** Task to carry out **
Line count for "left": state how many lines of the data below include it, and output nothing more.

** Scene comparison data **
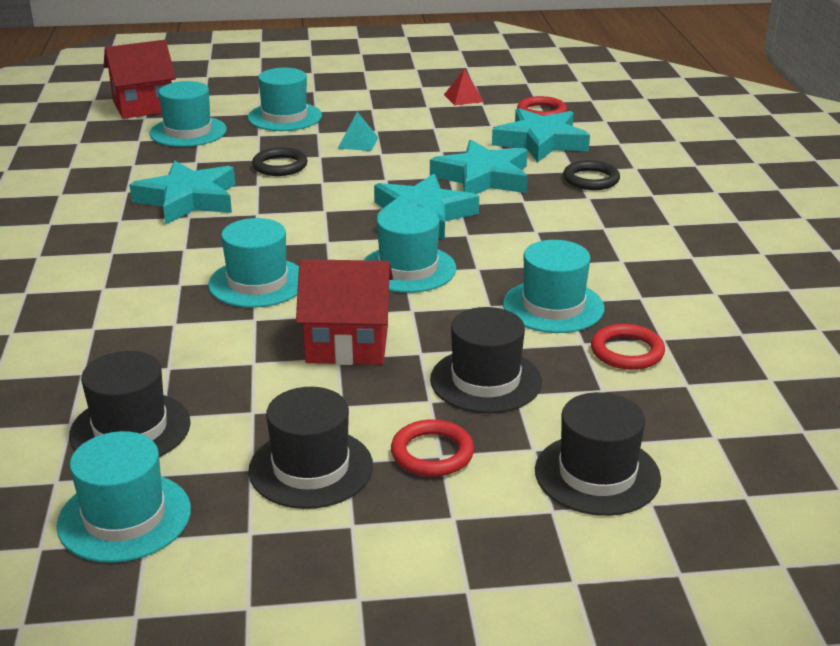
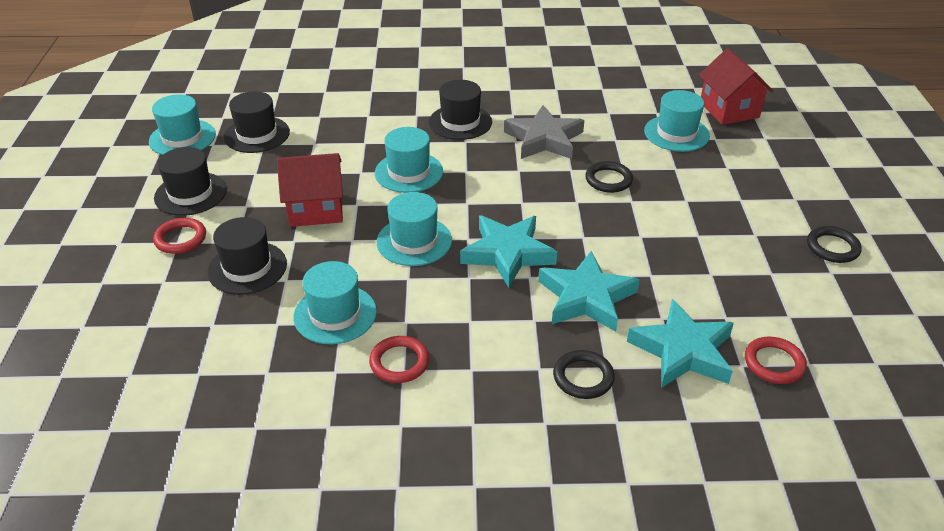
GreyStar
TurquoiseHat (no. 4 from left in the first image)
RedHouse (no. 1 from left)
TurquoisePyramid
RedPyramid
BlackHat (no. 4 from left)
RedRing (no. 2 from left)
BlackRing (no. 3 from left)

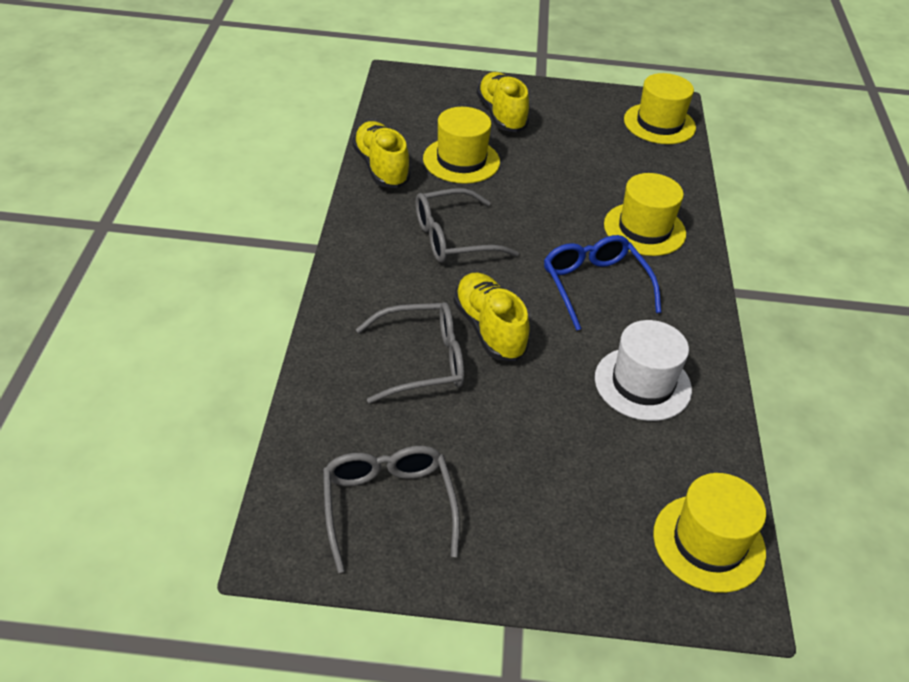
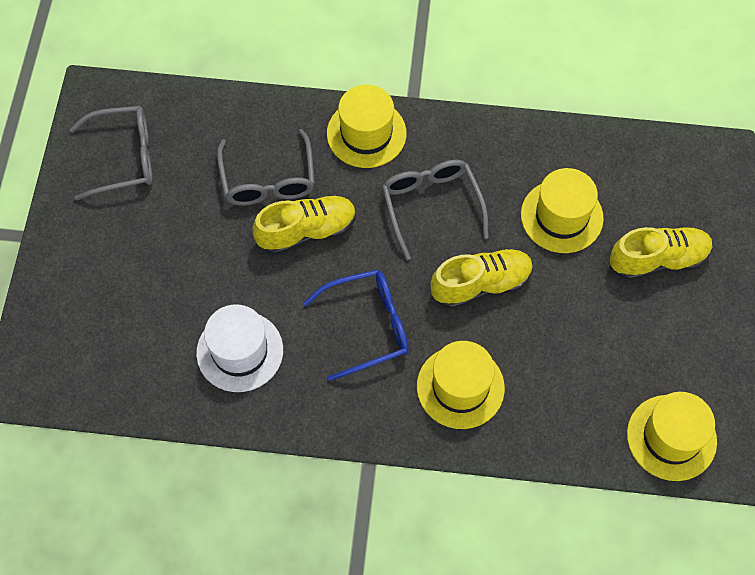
YellowShoe (no. 2 from left)
YellowHat (no. 1 from left)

** Problem solution **
7